WHAT TO DO ▸
Exactly the lines from the line that has "none -> purple 1x3 plate [693,251,809,350]" through the final line below are to be retyped, and the pictures are not.

EXTRACTED DATA ▸
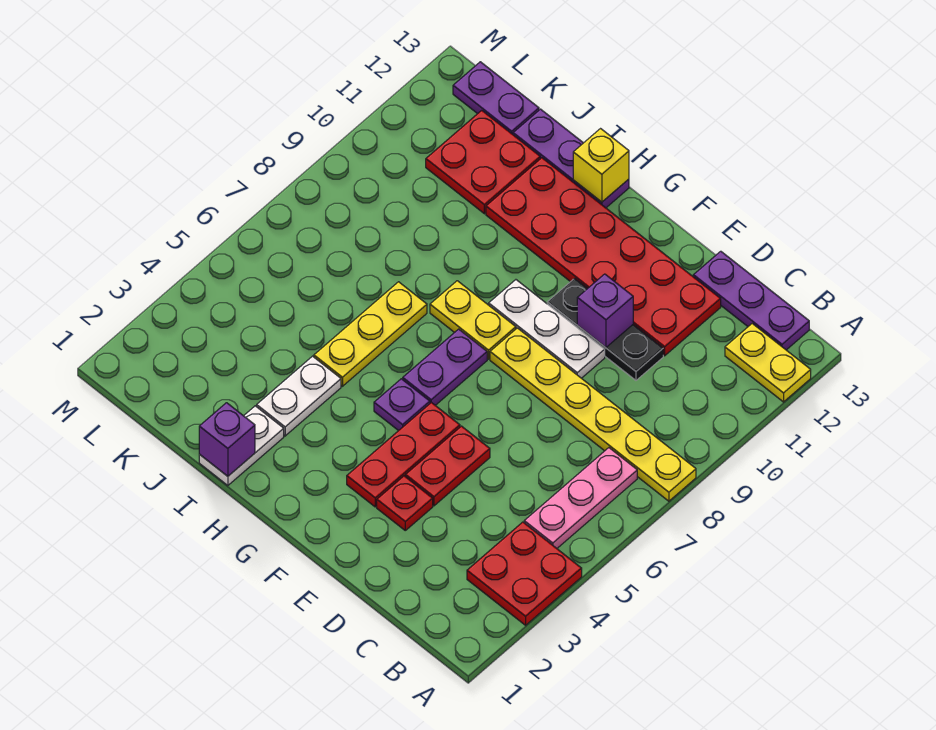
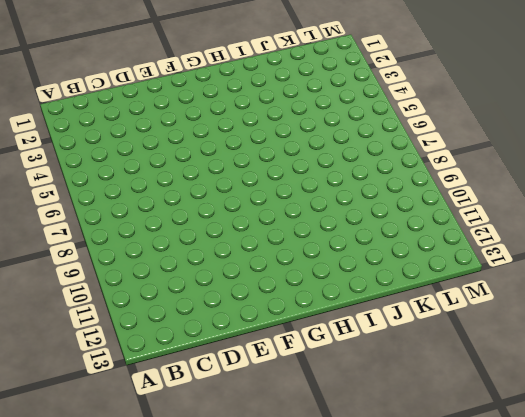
none -> red 2x2 plate [467,522,582,625]
none -> yellow 1x6 plate [490,328,696,501]
none -> yellow 1x2 plate [725,324,811,402]

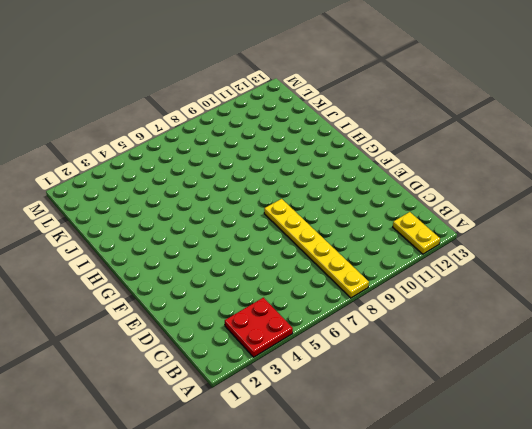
none -> pink 1x3 plate [524,448,637,548]
none -> purple 1x3 plate [693,251,809,350]
none -> black 1x3 plate [547,278,663,380]

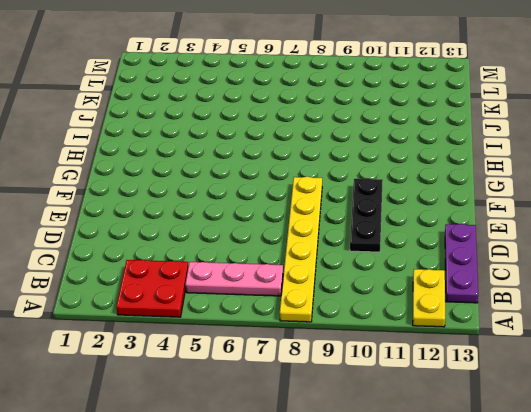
none -> red 2x6 plate [486,158,721,356]
none -> red 1x1 plate [377,476,433,530]
none -> red 1x2 plate [405,426,490,506]

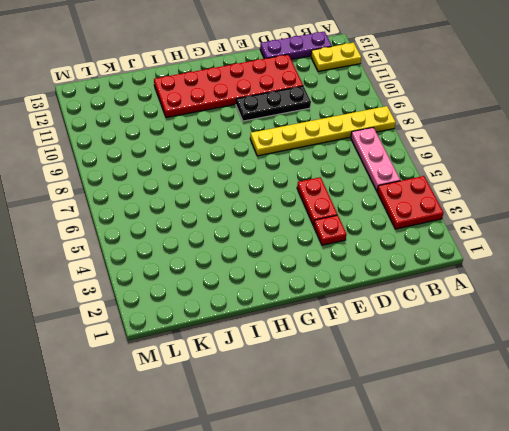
none -> white 1x3 plate [489,280,605,378]
none -> red 1x3 plate [347,402,460,507]
none -> purple 1x1 plate [374,379,430,431]

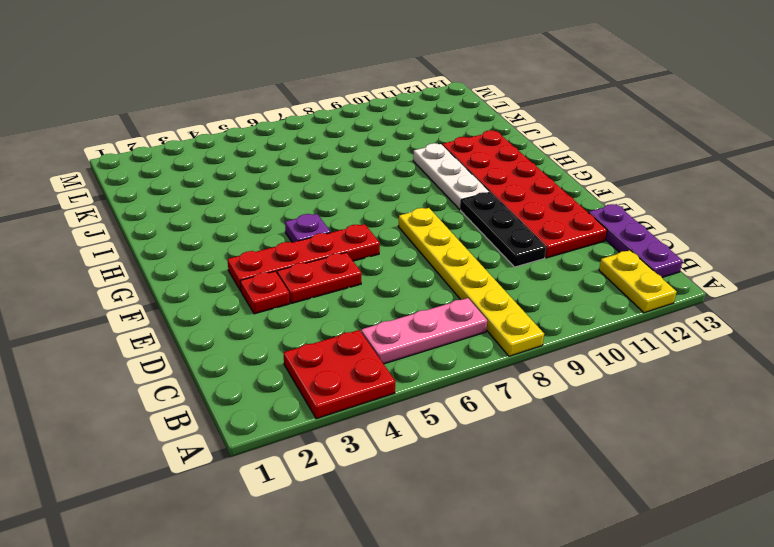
red 1x4 plate [228,224,380,291] -> red 1x3 plate [347,402,460,507]
white 1x3 plate [413,143,489,210] -> white 1x3 plate moved to [489,280,605,378]
none -> purple 1x2 plate [403,329,487,405]
none -> yellow 1x2 plate [430,281,516,359]
none -> purple 1x3 plate [513,109,629,208]

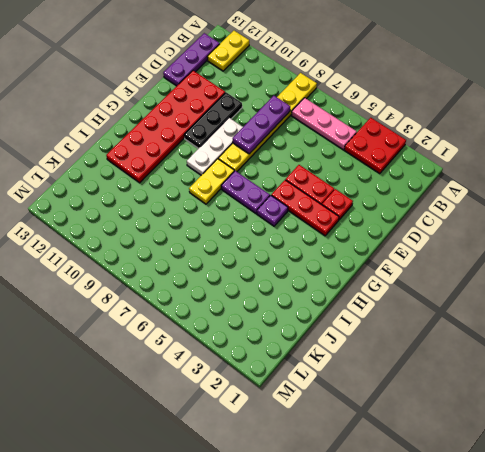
purple 1x3 plate [233,96,290,154] -> purple 1x3 plate moved to [513,109,629,208]
none -> white 1x2 plate [199,406,284,486]
none -> white 1x2 plate [257,356,341,436]
none -> yellow 1x3 plate [314,282,427,386]

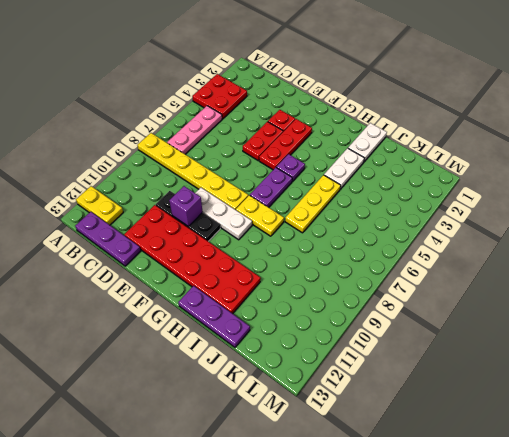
none -> red 2x2 plate [426,110,540,214]
none -> purple 1x2 plate [453,62,539,134]
none -> yellow 1x1 brick [573,129,629,202]

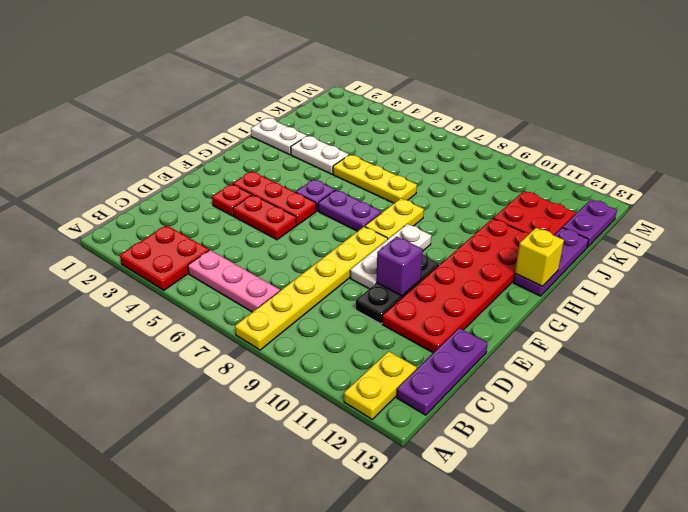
none -> purple 1x1 brick [199,403,255,476]

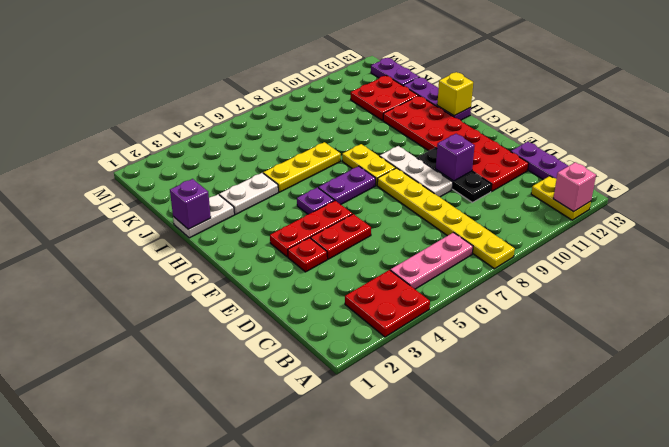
pink 1x1 brick [553,162,596,212] -> none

RESULT OF THIS EXERCISE ▸
none -> purple 1x3 plate [693,251,809,350]
none -> black 1x3 plate [547,278,663,380]

none -> red 2x6 plate [486,158,721,356]
none -> red 1x1 plate [377,476,433,530]
none -> red 1x2 plate [405,426,490,506]

none -> white 1x3 plate [489,280,605,378]
none -> red 1x3 plate [347,402,460,507]
none -> purple 1x1 plate [374,379,430,431]

red 1x4 plate [228,224,380,291] -> red 1x3 plate [347,402,460,507]
white 1x3 plate [413,143,489,210] -> white 1x3 plate moved to [489,280,605,378]
none -> purple 1x2 plate [403,329,487,405]
none -> yellow 1x2 plate [430,281,516,359]
none -> purple 1x3 plate [513,109,629,208]

purple 1x3 plate [233,96,290,154] -> purple 1x3 plate moved to [513,109,629,208]
none -> white 1x2 plate [199,406,284,486]
none -> white 1x2 plate [257,356,341,436]
none -> yellow 1x3 plate [314,282,427,386]

none -> red 2x2 plate [426,110,540,214]
none -> purple 1x2 plate [453,62,539,134]
none -> yellow 1x1 brick [573,129,629,202]

none -> purple 1x1 brick [199,403,255,476]

pink 1x1 brick [553,162,596,212] -> none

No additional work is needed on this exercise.